The entries below contain pictures, which are to be left out; write out exactly, and only, the lines from the line with "Someone carried the red can from [481,139,535,232]" up to and including the line with "Someone carried the blue".

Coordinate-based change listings
"""
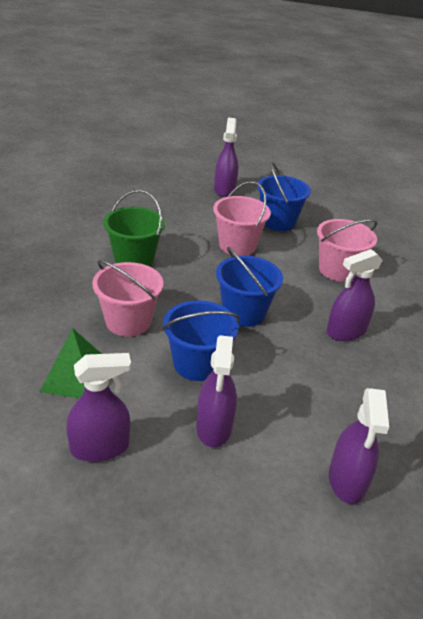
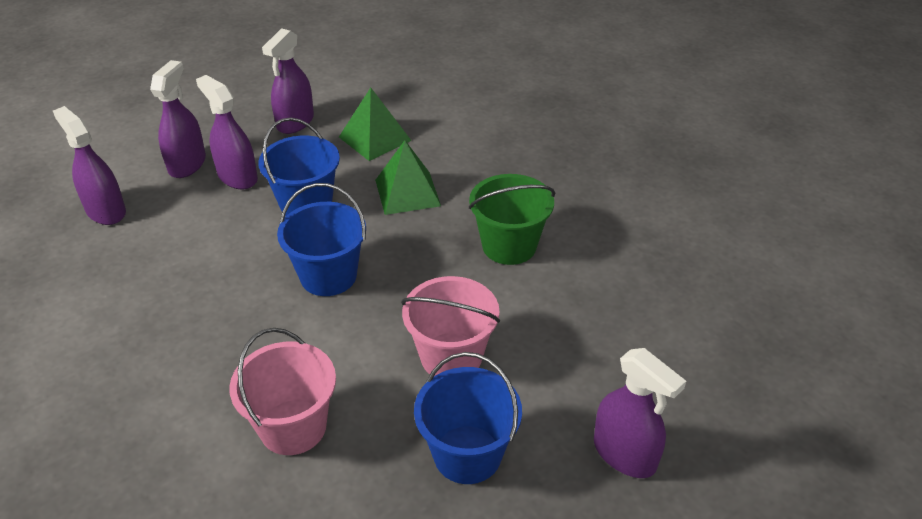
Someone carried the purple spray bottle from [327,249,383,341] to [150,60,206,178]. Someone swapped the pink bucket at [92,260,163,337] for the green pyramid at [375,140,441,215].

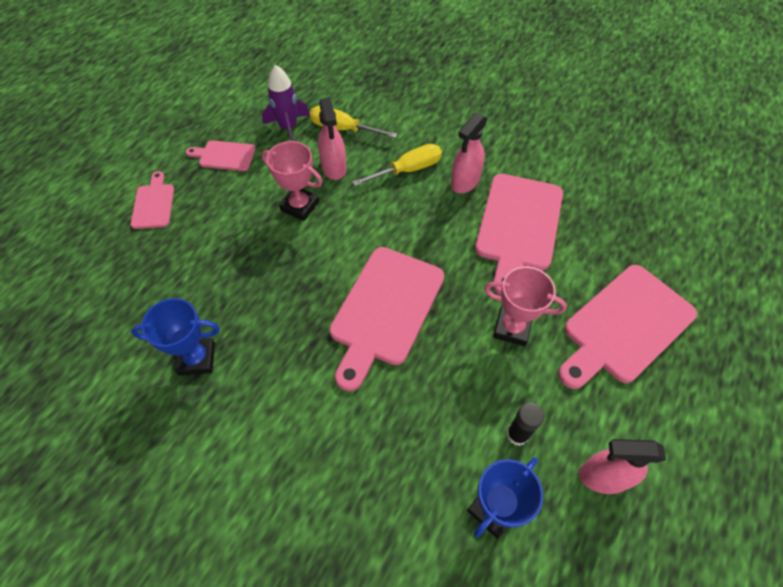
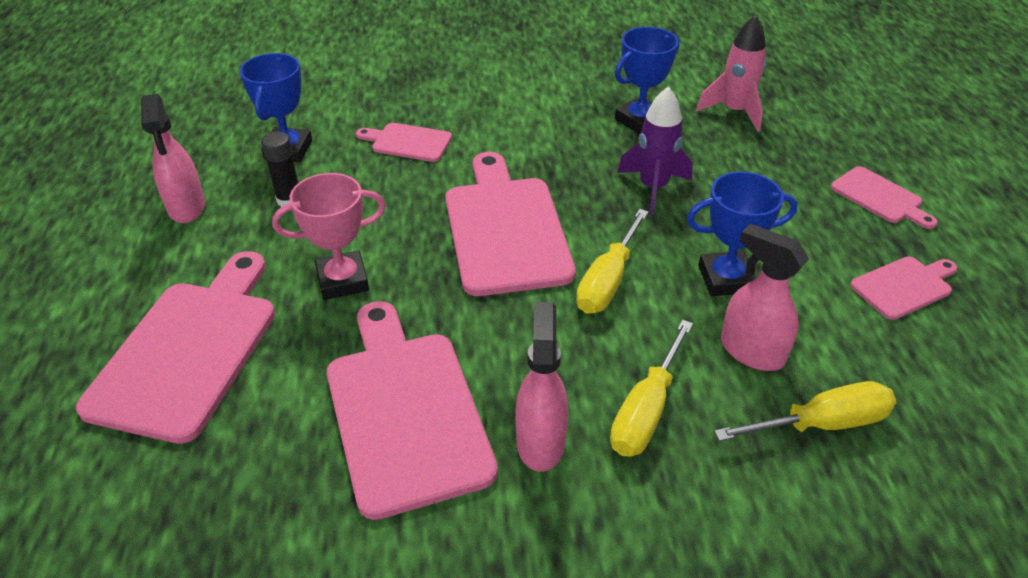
Someone carried the purple rocket from [262,65,310,141] to [617,87,693,215]. Someone repainted the pink trophy at [262,141,323,221], which became the blue trophy at [687,172,798,296]. Someone rotated the pink spray bottle at [579,439,666,494] by 105 degrees clockwise. Someone put down the pink rocket at [696,15,766,132]. Someone put down the pink cutting board at [356,123,452,162]. Someone put down the yellow screwdriver at [576,209,648,314].

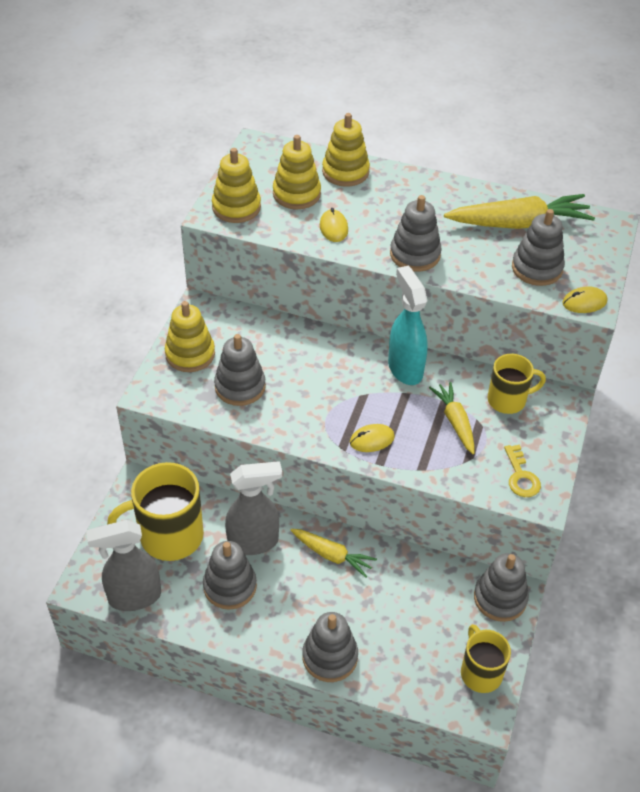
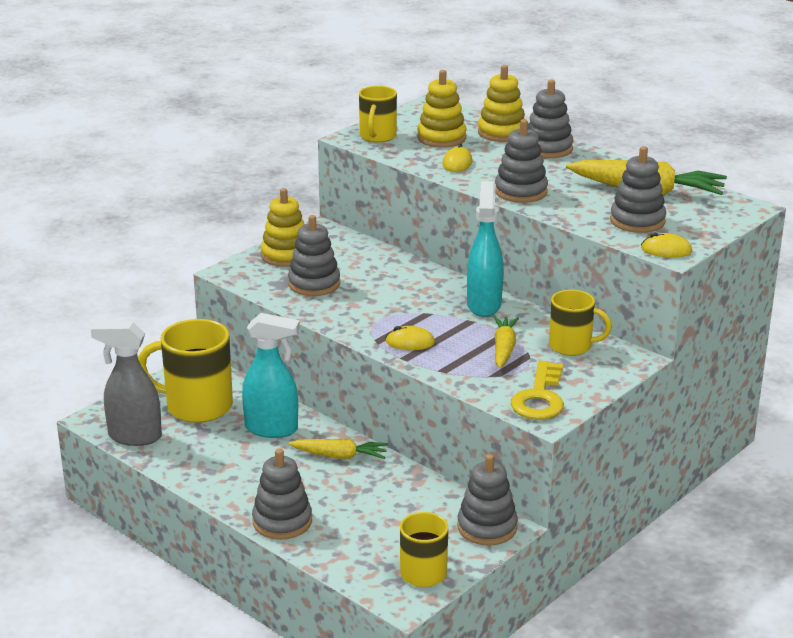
Someone swapped the yellow stacking toy at [212,148,261,223] for the yellow mug at [359,86,397,143]. Someone scaled the yellow key at [504,445,541,497] by 1.50. Someone repainted the grey spray bottle at [225,461,282,555], which became the turquoise spray bottle at [242,313,300,438]. Someone rotated the yellow carrot at [290,529,377,578] by 45 degrees counterclockwise. Someone carried the grey stacking toy from [203,541,257,610] to [528,80,574,158].

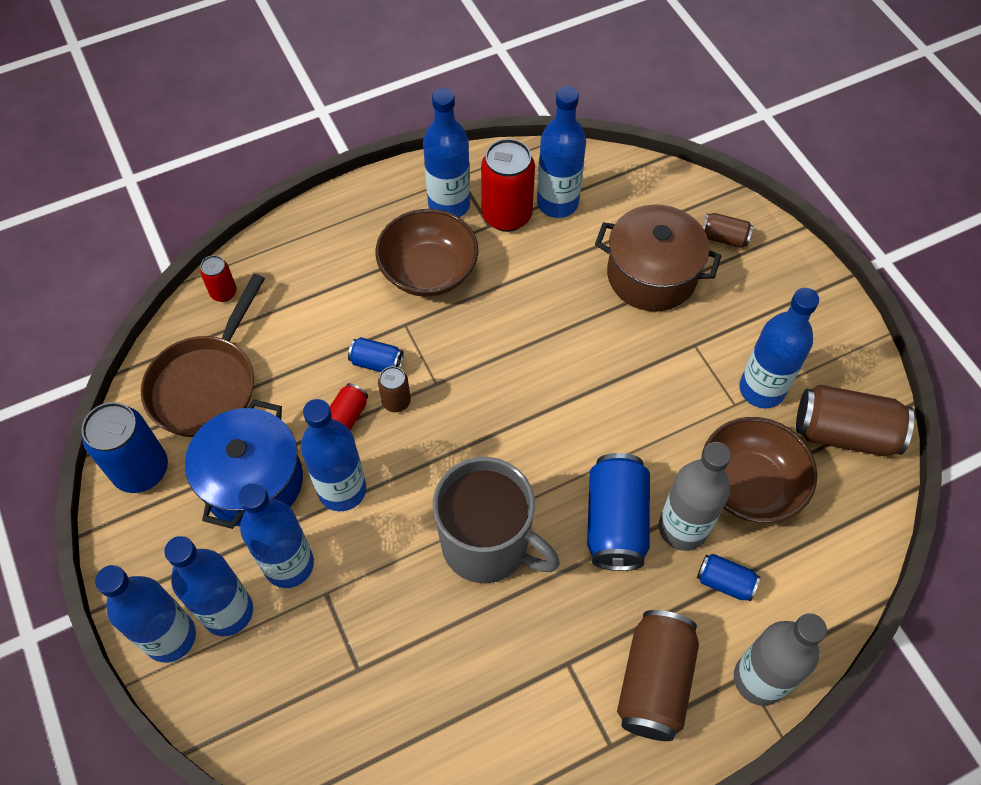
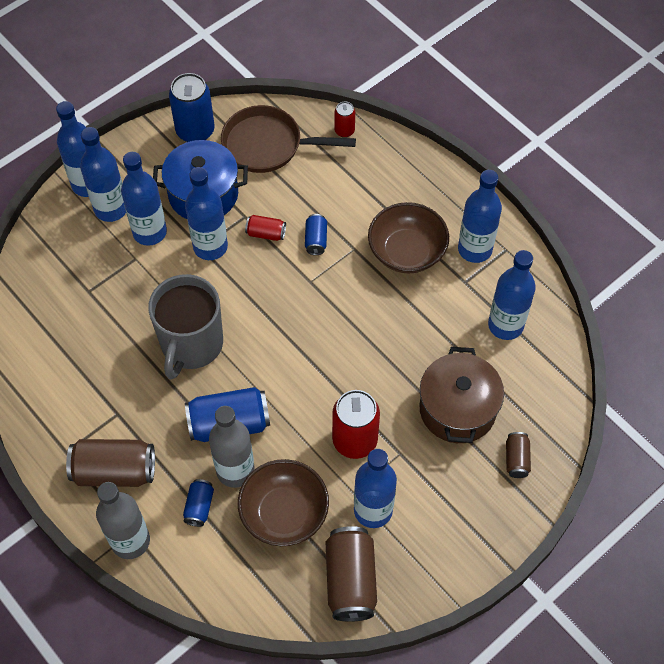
Someone carried the red can from [481,139,535,232] to [332,390,380,459]. Someone took away the brown can at [378,366,411,412].

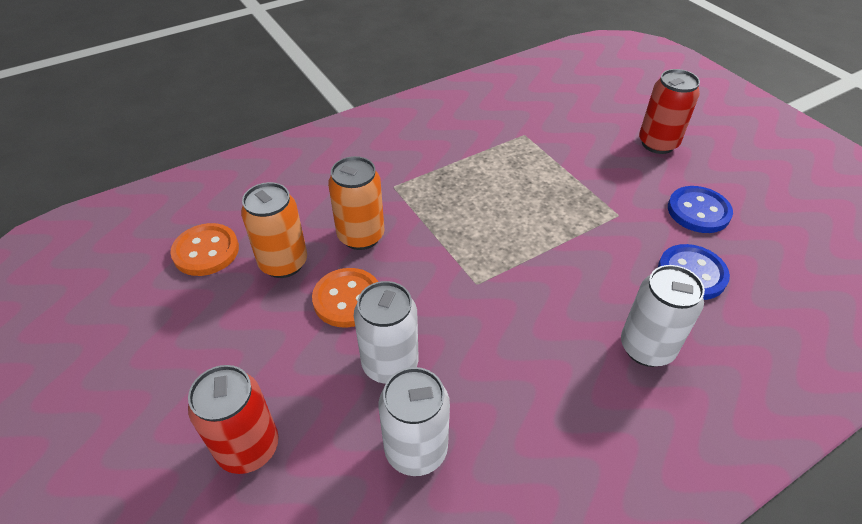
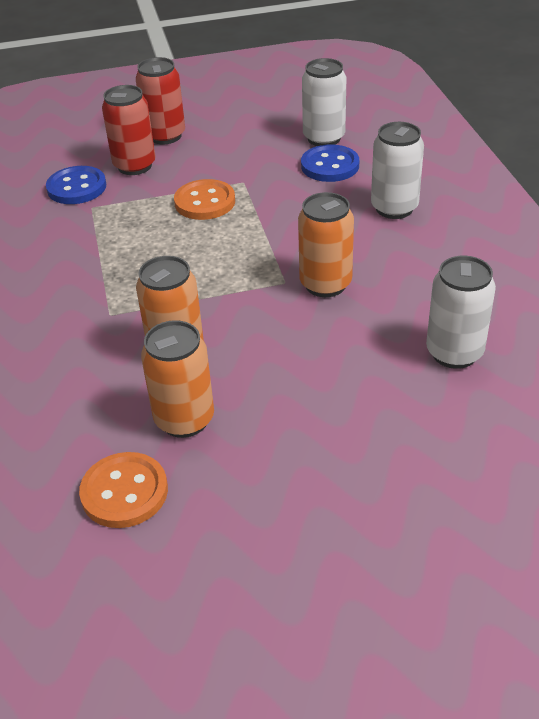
Someone carried the blue button from [668,186,733,233] to [46,166,106,204]. Someone carried the orange button from [312,268,378,328] to [174,179,235,220]. Someone carried the white can from [354,281,418,384] to [302,58,346,146]. Someone carried the red can from [188,365,279,474] to [102,85,156,175]. Someone put down the orange can at [298,192,354,297].

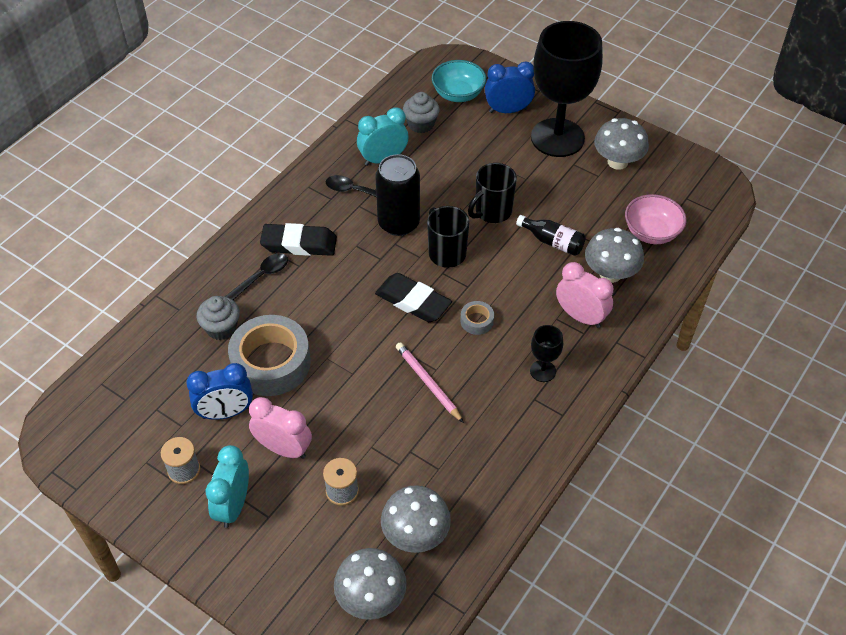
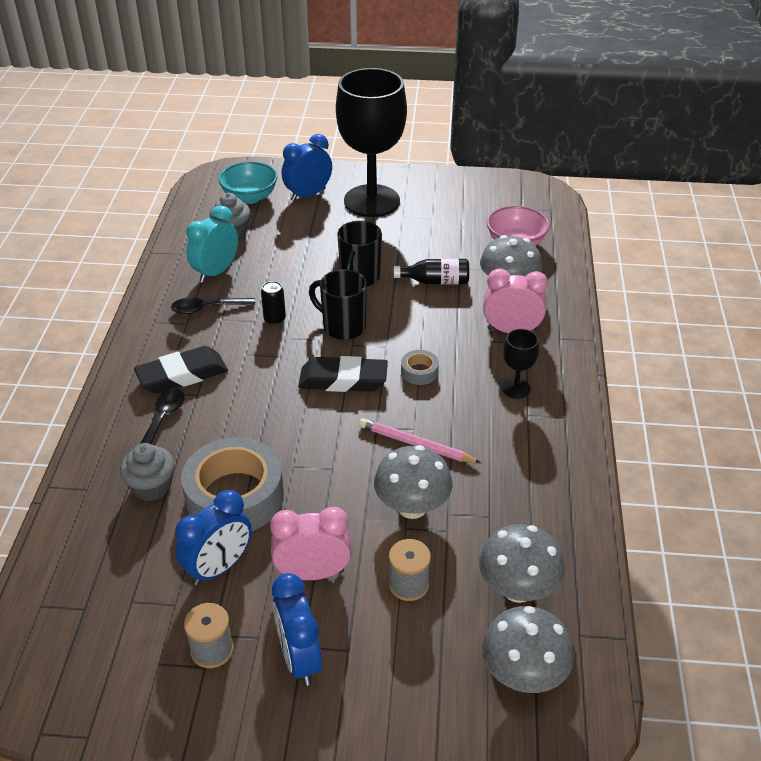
Someone carried the grey mushroom from [594,118,649,170] to [374,445,453,519]. Someone scaled the black can at [375,154,420,236] by 0.46. Someone repainted the turquoise clock at [206,445,249,528], which became the blue clock at [272,573,322,686].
"""
[Exercise answer]:
Someone carried the red can from [481,139,535,232] to [332,390,380,459]. Someone took away the brown can at [378,366,411,412].

Someone carried the blue button from [668,186,733,233] to [46,166,106,204]. Someone carried the orange button from [312,268,378,328] to [174,179,235,220]. Someone carried the white can from [354,281,418,384] to [302,58,346,146]. Someone carried the red can from [188,365,279,474] to [102,85,156,175]. Someone put down the orange can at [298,192,354,297].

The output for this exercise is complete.